Listed records:
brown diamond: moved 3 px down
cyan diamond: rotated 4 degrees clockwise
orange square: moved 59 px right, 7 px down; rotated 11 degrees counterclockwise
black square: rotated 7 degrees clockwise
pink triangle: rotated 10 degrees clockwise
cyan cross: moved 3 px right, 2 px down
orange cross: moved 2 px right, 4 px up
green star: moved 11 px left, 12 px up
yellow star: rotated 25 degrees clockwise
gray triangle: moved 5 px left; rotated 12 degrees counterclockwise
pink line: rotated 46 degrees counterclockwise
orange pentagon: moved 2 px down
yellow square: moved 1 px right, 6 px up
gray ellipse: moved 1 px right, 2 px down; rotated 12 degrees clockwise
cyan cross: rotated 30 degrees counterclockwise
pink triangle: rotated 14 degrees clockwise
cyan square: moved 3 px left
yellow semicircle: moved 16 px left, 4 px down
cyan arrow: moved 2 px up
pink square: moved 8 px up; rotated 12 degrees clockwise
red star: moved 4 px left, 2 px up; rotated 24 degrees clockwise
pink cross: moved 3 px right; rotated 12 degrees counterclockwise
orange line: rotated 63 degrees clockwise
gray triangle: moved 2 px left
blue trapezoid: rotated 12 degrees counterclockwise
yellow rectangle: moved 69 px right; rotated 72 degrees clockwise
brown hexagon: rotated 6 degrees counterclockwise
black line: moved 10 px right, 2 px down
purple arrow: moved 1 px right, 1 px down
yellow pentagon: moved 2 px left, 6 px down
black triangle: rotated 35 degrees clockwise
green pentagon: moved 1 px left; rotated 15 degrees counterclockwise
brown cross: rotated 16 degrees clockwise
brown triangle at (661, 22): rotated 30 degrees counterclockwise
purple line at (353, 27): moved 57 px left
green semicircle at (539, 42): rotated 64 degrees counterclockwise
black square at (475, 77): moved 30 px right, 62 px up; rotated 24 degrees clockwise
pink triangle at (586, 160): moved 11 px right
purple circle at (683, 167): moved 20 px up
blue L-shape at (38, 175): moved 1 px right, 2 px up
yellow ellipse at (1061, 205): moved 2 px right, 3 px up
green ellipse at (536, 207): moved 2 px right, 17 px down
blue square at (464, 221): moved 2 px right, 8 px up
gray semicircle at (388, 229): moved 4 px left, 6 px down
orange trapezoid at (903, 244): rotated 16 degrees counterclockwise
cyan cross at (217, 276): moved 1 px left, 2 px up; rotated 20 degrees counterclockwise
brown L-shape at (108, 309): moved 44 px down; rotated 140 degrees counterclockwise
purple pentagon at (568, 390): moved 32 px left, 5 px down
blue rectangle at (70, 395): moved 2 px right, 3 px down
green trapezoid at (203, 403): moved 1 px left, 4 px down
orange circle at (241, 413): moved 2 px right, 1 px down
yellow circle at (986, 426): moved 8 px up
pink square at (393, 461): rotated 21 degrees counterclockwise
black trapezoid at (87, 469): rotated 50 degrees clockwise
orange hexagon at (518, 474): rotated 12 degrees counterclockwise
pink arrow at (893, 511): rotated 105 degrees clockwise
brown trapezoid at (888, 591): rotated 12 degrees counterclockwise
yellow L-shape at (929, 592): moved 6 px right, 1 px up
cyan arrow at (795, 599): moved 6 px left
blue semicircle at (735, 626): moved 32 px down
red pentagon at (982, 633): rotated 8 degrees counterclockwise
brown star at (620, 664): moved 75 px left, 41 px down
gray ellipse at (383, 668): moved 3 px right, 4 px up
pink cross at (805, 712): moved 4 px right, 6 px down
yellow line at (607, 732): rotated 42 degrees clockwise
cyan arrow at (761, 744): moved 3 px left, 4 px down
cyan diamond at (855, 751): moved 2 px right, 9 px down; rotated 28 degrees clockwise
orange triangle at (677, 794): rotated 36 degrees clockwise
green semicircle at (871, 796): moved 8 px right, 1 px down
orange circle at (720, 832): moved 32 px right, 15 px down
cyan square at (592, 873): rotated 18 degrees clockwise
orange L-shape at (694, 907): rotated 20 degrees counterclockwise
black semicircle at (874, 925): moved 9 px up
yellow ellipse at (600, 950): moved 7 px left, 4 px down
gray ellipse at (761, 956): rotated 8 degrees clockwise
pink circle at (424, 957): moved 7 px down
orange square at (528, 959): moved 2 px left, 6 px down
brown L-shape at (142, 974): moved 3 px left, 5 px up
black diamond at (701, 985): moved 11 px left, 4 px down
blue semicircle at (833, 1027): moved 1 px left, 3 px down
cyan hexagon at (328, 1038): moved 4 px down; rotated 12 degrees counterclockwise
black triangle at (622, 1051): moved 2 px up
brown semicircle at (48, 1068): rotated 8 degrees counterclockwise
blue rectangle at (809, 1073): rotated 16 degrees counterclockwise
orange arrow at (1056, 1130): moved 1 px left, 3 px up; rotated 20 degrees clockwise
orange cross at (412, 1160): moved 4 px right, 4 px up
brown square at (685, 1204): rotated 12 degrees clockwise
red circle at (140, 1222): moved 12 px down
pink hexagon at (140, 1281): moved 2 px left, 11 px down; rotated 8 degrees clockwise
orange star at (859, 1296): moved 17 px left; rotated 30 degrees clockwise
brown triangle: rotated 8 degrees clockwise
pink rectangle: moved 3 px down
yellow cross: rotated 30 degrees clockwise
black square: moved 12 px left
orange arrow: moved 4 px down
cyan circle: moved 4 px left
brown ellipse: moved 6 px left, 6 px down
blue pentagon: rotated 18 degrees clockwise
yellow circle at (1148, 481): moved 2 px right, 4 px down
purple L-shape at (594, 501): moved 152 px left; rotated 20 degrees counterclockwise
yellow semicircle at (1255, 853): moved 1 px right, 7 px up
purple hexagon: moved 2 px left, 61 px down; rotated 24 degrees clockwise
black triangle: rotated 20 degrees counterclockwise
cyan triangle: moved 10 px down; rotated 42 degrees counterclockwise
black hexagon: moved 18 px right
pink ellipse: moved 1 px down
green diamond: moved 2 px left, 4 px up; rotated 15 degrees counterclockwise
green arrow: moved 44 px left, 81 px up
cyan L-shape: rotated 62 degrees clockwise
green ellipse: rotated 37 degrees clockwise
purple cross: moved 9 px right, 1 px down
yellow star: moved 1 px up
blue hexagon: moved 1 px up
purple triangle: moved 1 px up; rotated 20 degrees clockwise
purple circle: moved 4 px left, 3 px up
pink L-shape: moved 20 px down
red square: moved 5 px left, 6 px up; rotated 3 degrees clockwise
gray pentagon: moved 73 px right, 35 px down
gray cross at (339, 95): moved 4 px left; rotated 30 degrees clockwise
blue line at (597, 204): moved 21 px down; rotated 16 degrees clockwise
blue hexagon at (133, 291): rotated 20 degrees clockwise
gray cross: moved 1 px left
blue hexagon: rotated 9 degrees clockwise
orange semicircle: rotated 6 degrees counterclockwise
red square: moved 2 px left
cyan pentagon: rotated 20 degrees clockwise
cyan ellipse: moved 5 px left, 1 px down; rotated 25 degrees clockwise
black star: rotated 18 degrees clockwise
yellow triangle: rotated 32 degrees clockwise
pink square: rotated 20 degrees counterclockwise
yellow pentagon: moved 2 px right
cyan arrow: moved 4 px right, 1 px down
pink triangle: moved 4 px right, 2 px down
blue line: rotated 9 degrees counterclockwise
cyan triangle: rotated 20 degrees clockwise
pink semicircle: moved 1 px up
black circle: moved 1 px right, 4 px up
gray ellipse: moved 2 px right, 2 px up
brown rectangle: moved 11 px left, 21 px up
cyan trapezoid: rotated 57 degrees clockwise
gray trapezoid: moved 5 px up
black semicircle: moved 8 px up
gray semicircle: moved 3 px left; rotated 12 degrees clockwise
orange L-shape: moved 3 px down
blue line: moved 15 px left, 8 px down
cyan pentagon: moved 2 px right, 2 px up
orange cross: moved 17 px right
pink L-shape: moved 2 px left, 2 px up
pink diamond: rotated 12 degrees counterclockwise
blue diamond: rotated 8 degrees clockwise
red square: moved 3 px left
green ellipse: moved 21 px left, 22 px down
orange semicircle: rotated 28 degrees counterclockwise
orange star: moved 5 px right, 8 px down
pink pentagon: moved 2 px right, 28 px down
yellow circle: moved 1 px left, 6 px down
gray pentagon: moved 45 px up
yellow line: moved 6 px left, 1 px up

What the exercise asks:
Look through the records above and report how many lines hold the word "purple", giving only the number.

Written solution:
9